**TASK STATEMENT**
Take the lines from the line containing "S1: none -> button (GND, N11)" through the end of the entries and output them exactly, with no pictures and nothing more.

**DATA FOR REVIEW**

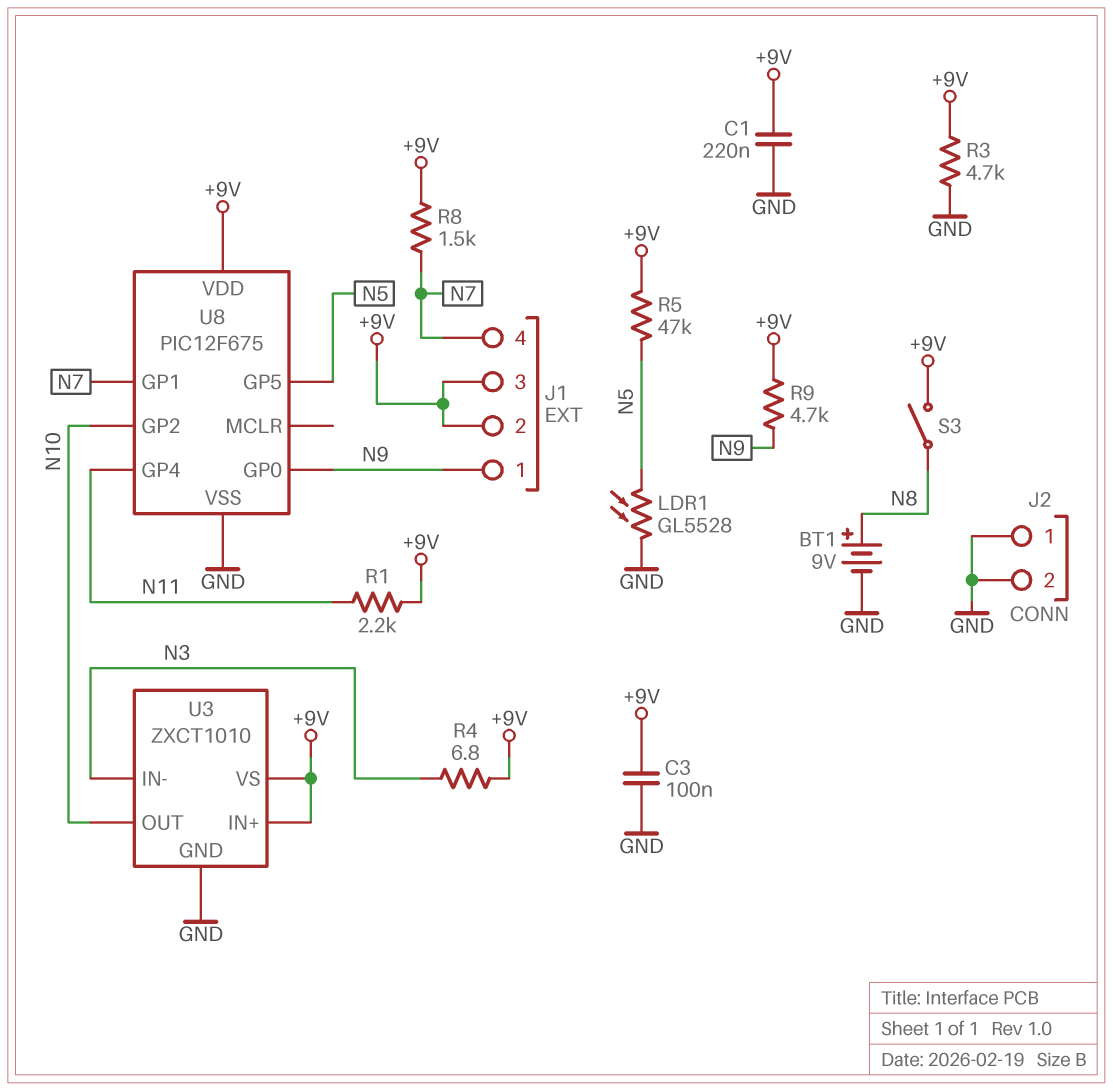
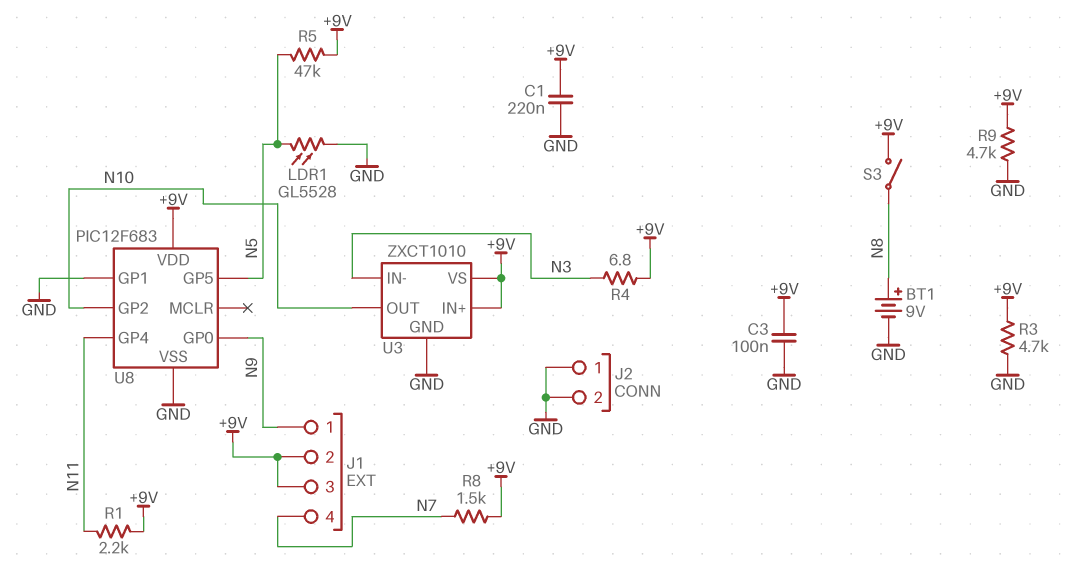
R9: 4.7k (+9V, N9) -> 4.7k (+9V, GND)
U8: PIC12F675 -> PIC12F683
U8 pin GP1: N7 -> GND

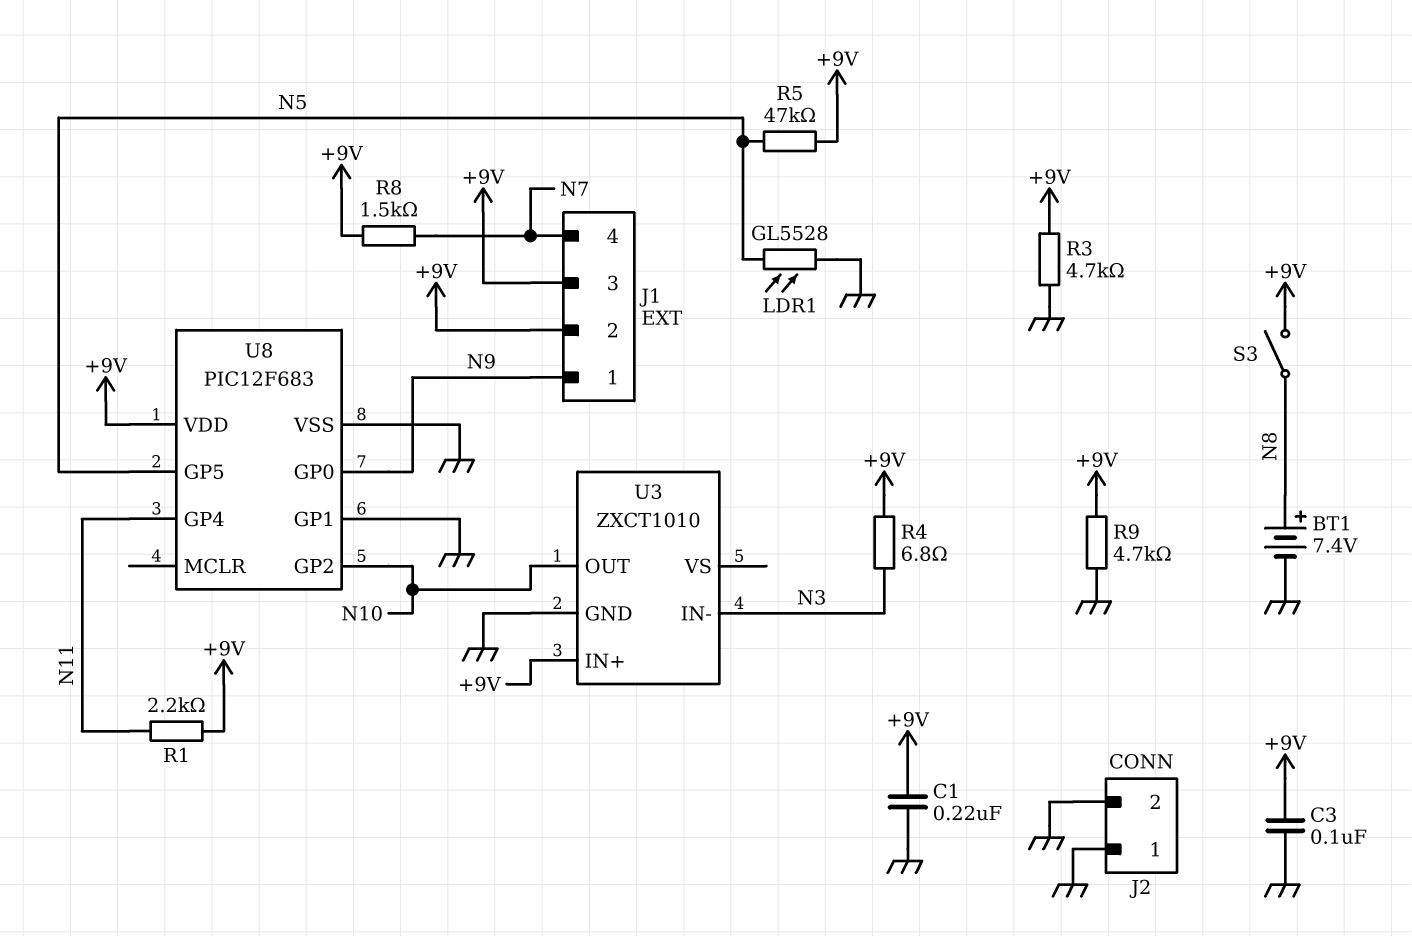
BT1: 9V (plus N8, minus GND) -> 7.4V (plus N8, minus GND)
U3 pin VS: +9V -> none

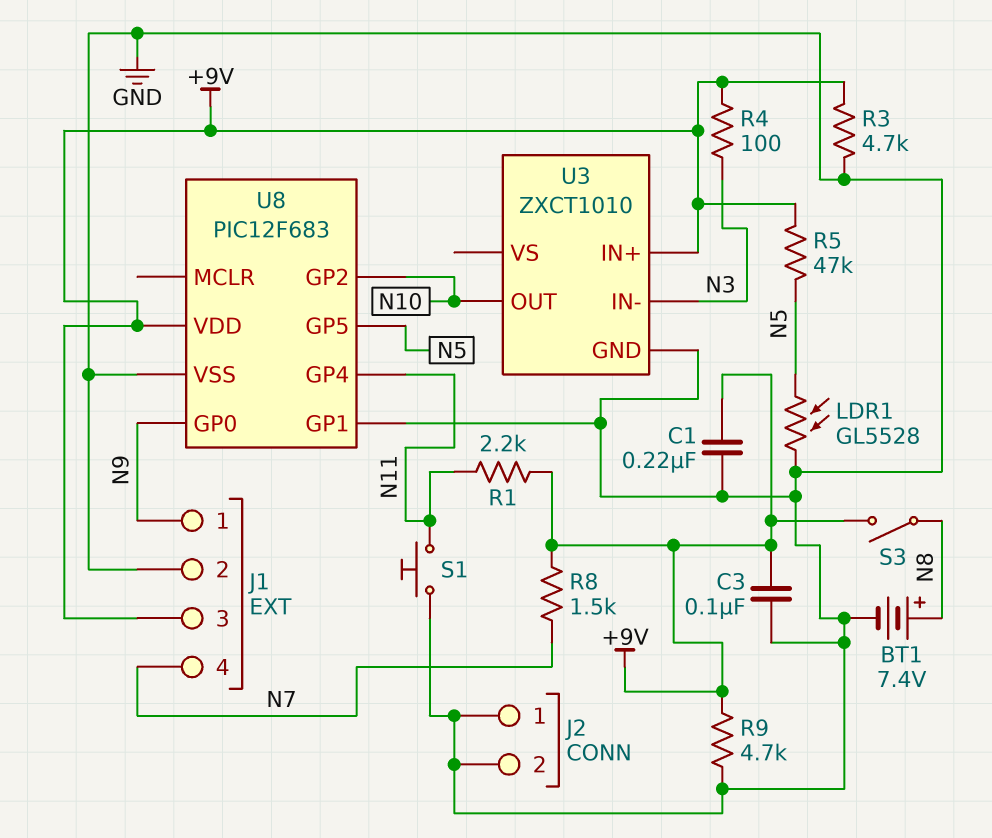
J1 pin 2: +9V -> GND
R4: 6.8 (+9V, N3) -> 100 (+9V, N3)
S1: none -> button (GND, N11)

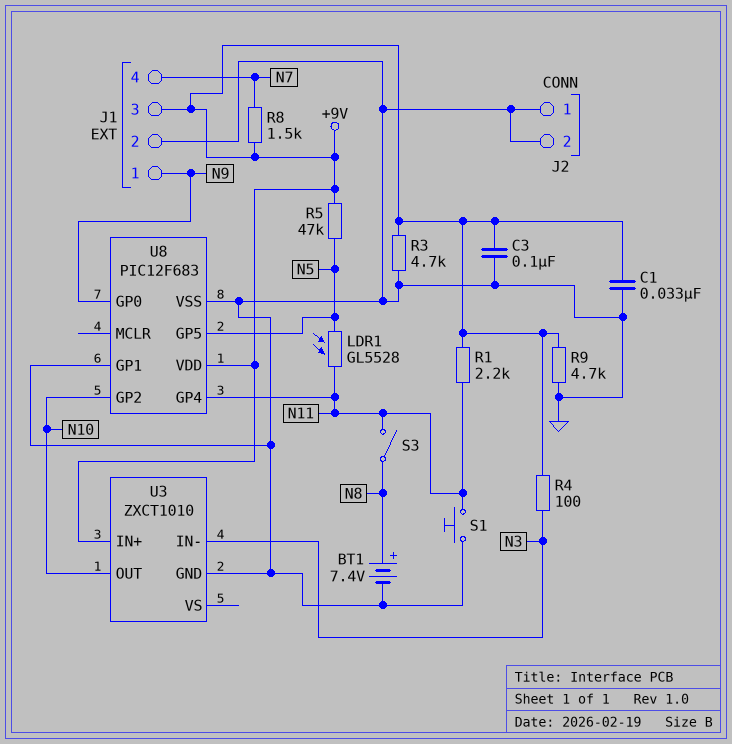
C1: 220nF (+9V, GND) -> 33nF (+9V, GND)
LDR1: GL5528 (GND, N5) -> GL5528 (N5, N11)
S3: switch (+9V, N8) -> switch (N8, N11)

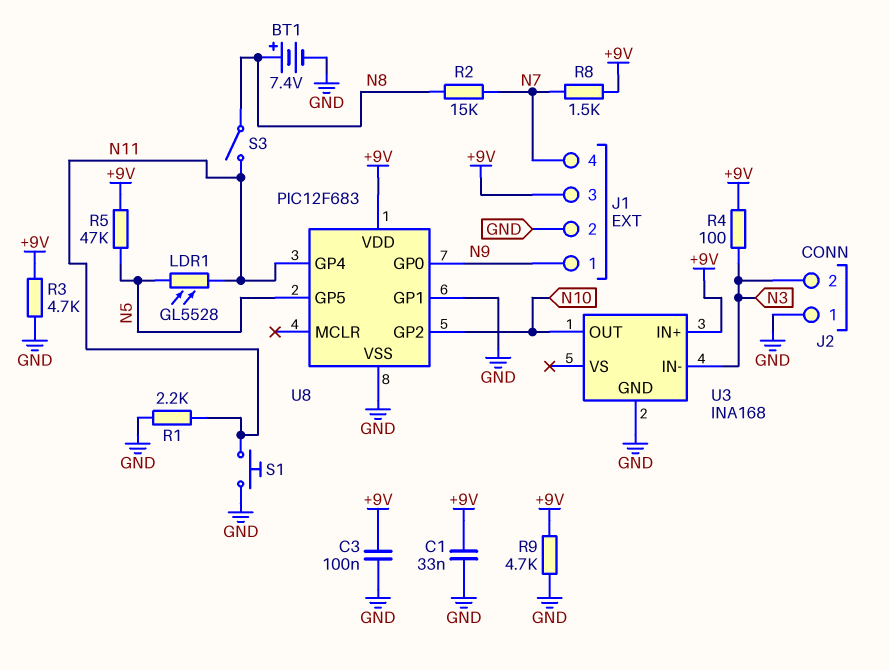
J2 pin 2: GND -> N3
R1: 2.2k (+9V, N11) -> 2.2k (GND, N11)
R2: none -> 15k (N7, N8)
U3: ZXCT1010 -> INA168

**TASK RESPONSE**
S1: none -> button (GND, N11)

C1: 220nF (+9V, GND) -> 33nF (+9V, GND)
LDR1: GL5528 (GND, N5) -> GL5528 (N5, N11)
S3: switch (+9V, N8) -> switch (N8, N11)

J2 pin 2: GND -> N3
R1: 2.2k (+9V, N11) -> 2.2k (GND, N11)
R2: none -> 15k (N7, N8)
U3: ZXCT1010 -> INA168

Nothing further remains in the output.